[Opening RECORDS SUPPLIED section]
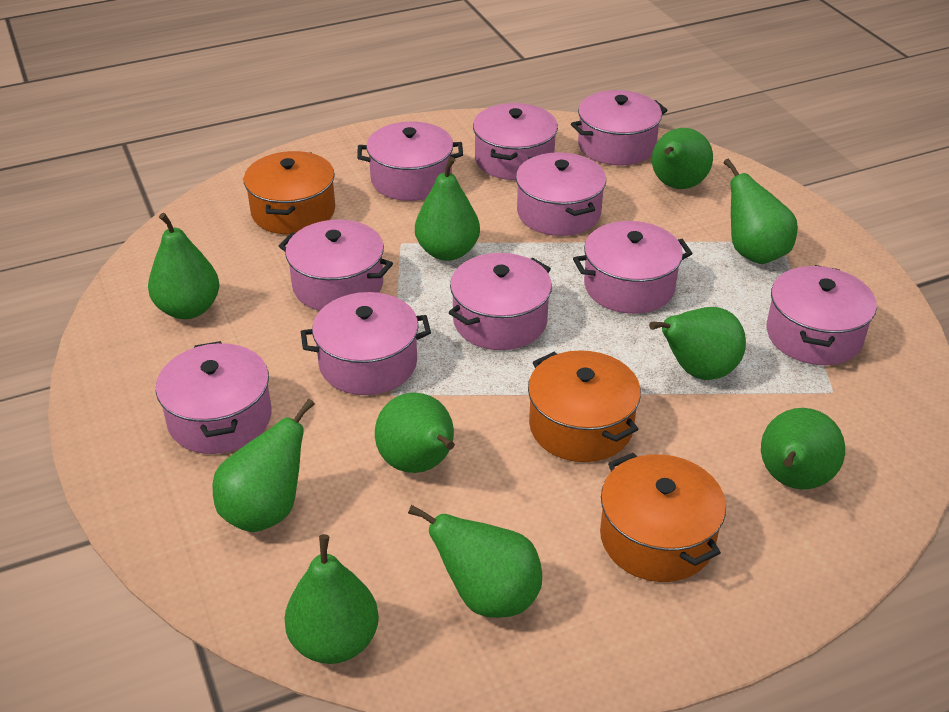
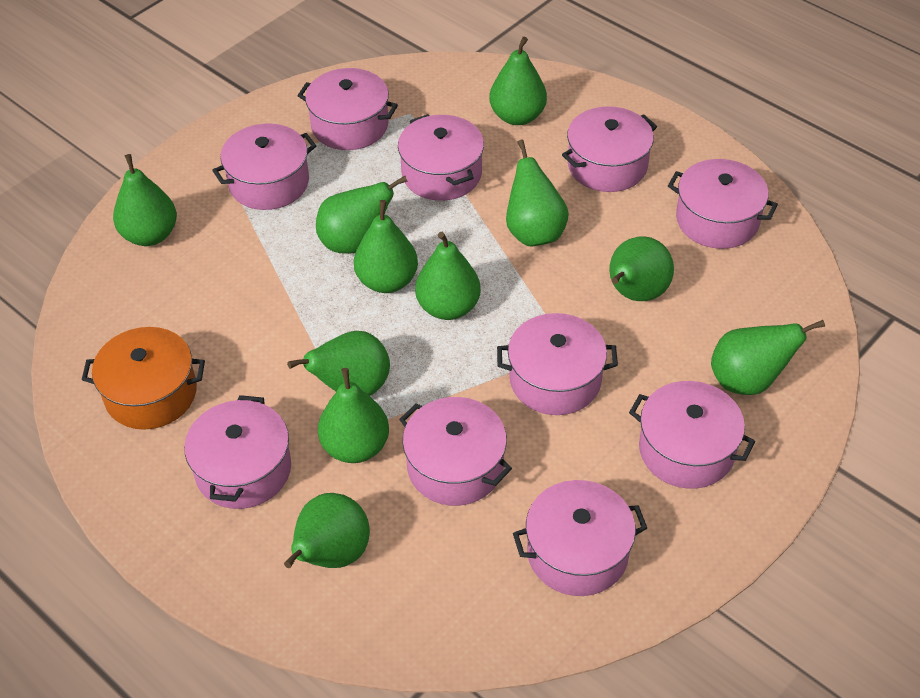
green pear: 10 -> 11
orange pot: 3 -> 1

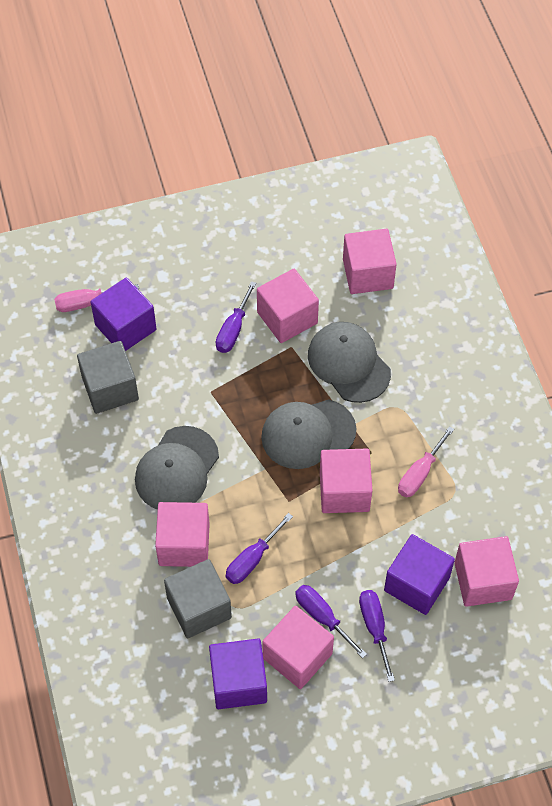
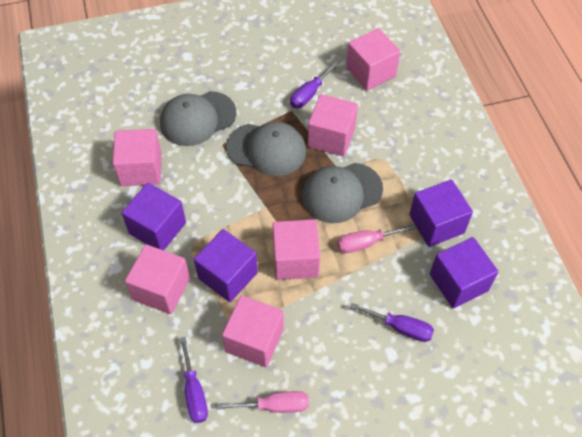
grey cube: 2 -> 0
purple cube: 3 -> 4
purple screwdriver: 4 -> 3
[Closing RECORDS SUPPLIED section]
TASK PROMPT: This exercise asks for the data above to be given again exactly, without pictures.

RESULT OF THIS EXERCISE:
green pear: 10 -> 11
orange pot: 3 -> 1

grey cube: 2 -> 0
purple cube: 3 -> 4
purple screwdriver: 4 -> 3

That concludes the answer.